Excerpts from a dataset:

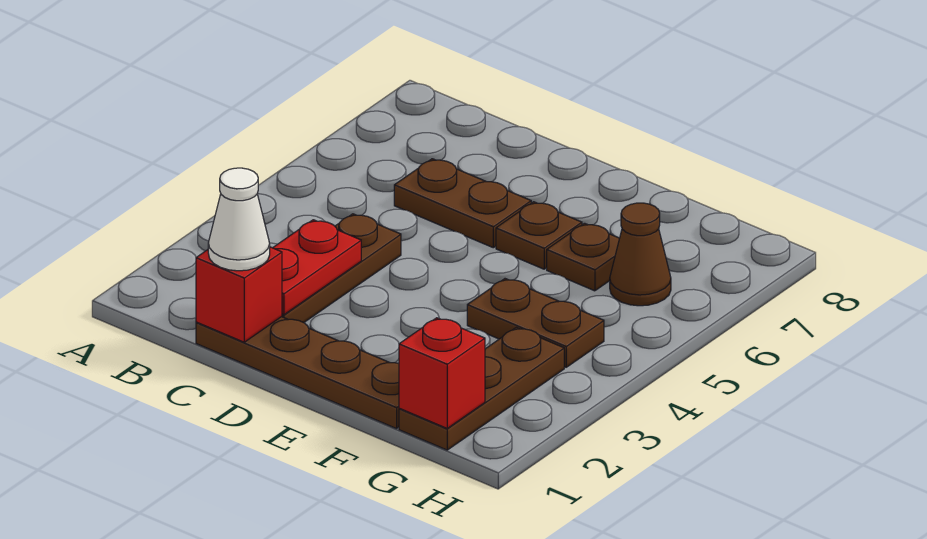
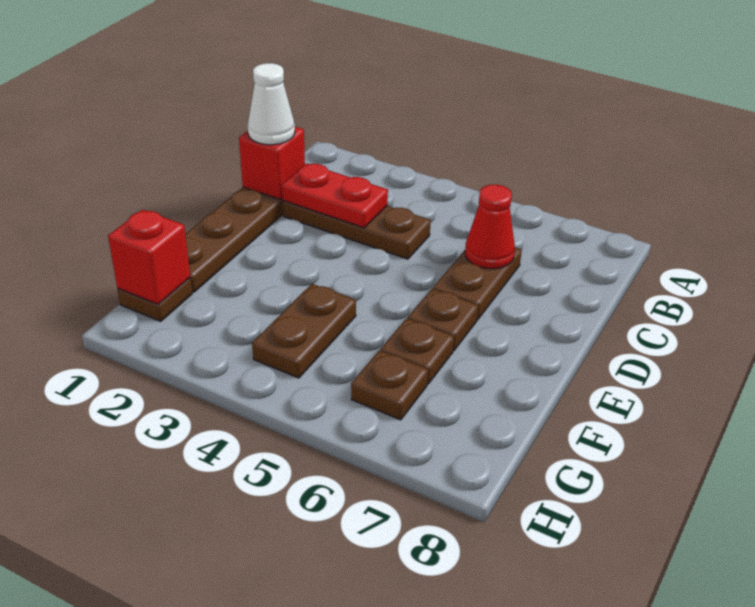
none -> red 1x1 cone [465,185,515,269]
brown 1x3 plate [399,328,564,450] -> brown 1x1 plate [118,278,192,321]
brown 1x1 cone [610,203,671,306] -> brown 1x1 plate [351,350,428,420]

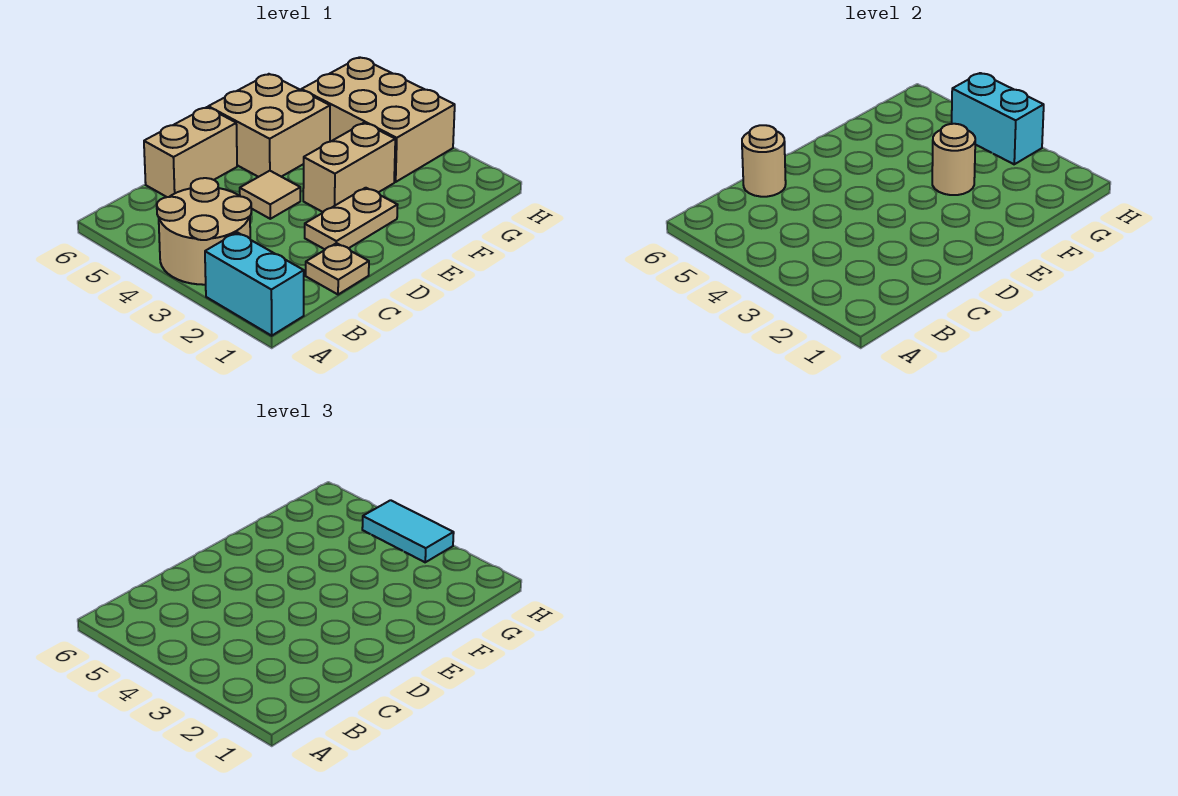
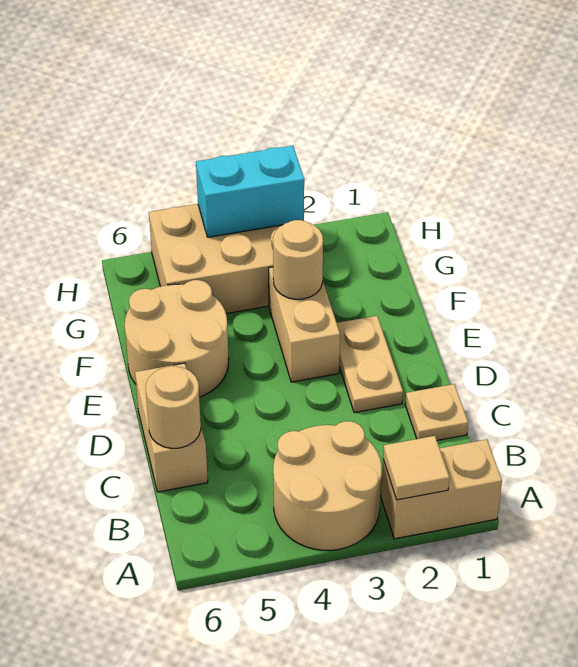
cyan 1x2 brick [205,232,304,336] -> tan 1x2 brick [381,439,502,539]
tan 1x1 tile [240,171,300,219] -> tan 1x1 tile moved to [383,436,449,500]
tan 2x2 brick [208,74,330,177] -> tan 2x2 round brick [125,280,229,397]
cyan 1x2 tile [362,500,454,562] -> none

Task directions
Filter the entries above down to the lines that contain the word "cone".

Exercise output
none -> red 1x1 cone [465,185,515,269]
brown 1x1 cone [610,203,671,306] -> brown 1x1 plate [351,350,428,420]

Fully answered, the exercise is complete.